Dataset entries
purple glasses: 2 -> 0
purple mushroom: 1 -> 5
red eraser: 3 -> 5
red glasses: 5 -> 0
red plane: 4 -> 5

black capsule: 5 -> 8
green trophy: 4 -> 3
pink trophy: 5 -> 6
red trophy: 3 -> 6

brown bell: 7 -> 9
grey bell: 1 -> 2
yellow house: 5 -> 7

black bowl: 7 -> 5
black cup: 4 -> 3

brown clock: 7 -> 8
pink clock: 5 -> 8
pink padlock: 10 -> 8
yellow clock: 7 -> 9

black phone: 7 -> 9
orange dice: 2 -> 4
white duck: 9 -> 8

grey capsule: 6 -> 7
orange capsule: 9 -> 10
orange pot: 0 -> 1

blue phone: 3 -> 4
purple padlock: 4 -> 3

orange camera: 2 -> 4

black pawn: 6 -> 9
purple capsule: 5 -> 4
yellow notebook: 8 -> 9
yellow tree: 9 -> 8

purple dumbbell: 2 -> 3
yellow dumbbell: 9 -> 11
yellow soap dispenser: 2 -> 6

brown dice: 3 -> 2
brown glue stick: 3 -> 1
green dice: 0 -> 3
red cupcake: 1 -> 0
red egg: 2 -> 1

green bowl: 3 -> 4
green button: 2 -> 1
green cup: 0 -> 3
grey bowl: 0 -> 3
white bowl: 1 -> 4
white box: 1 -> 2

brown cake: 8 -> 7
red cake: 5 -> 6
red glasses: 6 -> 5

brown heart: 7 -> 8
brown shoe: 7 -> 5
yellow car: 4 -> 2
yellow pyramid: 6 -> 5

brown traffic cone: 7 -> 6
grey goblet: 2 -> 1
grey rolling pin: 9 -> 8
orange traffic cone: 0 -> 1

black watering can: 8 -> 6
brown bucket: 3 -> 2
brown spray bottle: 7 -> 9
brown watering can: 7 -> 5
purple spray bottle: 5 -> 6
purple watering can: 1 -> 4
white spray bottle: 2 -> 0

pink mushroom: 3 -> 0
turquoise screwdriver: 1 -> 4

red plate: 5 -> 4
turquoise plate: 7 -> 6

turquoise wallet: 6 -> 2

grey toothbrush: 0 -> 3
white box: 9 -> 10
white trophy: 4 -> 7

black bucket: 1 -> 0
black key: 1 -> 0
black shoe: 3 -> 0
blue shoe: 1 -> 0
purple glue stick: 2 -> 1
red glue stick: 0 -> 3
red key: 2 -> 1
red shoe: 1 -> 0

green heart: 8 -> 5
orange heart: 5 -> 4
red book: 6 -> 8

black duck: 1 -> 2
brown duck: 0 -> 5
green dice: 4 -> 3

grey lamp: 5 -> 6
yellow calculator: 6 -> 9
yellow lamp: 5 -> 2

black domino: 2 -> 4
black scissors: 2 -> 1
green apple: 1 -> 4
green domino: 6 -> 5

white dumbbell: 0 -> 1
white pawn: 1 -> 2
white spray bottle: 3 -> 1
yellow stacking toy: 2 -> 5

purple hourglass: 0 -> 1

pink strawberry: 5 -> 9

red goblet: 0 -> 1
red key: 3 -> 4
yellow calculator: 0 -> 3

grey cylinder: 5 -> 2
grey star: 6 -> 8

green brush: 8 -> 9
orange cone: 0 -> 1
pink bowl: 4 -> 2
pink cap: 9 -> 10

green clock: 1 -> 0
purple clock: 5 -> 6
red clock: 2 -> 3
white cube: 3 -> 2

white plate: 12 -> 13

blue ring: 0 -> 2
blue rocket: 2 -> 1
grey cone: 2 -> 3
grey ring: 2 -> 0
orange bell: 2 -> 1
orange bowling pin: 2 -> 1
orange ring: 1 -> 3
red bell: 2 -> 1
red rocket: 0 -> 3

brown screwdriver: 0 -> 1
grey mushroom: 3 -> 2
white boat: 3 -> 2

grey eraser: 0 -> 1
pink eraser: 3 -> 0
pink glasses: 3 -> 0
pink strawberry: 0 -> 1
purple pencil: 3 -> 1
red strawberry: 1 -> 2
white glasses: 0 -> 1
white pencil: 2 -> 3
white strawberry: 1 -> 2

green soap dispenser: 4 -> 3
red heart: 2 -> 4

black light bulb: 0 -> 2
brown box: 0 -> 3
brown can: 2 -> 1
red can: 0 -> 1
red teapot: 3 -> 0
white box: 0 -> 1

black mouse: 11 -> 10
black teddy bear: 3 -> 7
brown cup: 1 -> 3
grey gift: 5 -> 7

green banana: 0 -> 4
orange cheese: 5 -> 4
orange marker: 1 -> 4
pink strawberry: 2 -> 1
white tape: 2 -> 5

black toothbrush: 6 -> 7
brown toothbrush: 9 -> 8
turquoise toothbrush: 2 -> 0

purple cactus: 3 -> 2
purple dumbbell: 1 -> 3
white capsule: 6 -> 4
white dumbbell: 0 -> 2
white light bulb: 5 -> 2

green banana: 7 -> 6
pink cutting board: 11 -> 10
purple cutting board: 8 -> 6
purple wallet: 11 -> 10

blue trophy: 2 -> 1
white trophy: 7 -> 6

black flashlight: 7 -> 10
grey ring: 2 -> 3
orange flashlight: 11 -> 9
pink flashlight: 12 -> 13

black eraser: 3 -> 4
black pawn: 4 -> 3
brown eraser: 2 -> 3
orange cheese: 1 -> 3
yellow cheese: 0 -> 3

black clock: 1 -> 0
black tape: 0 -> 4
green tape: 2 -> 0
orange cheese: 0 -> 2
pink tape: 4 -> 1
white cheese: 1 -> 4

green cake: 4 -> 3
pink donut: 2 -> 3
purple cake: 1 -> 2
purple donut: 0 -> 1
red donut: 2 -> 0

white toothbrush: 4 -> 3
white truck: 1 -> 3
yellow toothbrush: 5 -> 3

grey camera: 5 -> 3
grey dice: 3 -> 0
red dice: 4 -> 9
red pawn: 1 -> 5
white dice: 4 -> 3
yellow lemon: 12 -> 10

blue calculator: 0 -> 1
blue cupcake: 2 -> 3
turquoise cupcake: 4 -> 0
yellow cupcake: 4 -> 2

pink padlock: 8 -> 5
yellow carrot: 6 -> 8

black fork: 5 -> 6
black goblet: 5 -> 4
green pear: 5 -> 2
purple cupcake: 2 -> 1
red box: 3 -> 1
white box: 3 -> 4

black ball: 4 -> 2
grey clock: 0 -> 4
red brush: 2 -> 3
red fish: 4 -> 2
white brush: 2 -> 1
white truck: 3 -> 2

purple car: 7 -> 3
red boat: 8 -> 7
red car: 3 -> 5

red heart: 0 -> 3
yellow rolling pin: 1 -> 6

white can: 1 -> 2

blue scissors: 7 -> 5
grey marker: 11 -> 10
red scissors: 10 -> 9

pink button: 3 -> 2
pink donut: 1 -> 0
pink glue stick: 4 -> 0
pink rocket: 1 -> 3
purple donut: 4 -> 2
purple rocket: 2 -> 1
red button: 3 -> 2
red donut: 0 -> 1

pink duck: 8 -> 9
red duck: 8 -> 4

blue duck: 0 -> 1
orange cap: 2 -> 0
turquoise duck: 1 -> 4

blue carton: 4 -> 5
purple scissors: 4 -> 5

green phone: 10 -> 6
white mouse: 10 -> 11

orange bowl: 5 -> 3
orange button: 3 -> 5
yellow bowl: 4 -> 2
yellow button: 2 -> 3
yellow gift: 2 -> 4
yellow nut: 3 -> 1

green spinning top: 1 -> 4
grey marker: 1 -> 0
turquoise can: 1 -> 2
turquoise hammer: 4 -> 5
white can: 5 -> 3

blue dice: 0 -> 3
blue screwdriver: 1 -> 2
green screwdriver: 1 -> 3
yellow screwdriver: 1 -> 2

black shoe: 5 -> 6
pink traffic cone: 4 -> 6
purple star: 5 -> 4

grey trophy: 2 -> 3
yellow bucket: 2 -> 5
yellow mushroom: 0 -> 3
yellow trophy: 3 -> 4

**Work task**
Your answer must consist solely of the lines above between the line holding "red button: 3 -> 2" and the line holding "yellow gift: 2 -> 4", inclusive, copied exactly.

**Exercise response**
red button: 3 -> 2
red donut: 0 -> 1

pink duck: 8 -> 9
red duck: 8 -> 4

blue duck: 0 -> 1
orange cap: 2 -> 0
turquoise duck: 1 -> 4

blue carton: 4 -> 5
purple scissors: 4 -> 5

green phone: 10 -> 6
white mouse: 10 -> 11

orange bowl: 5 -> 3
orange button: 3 -> 5
yellow bowl: 4 -> 2
yellow button: 2 -> 3
yellow gift: 2 -> 4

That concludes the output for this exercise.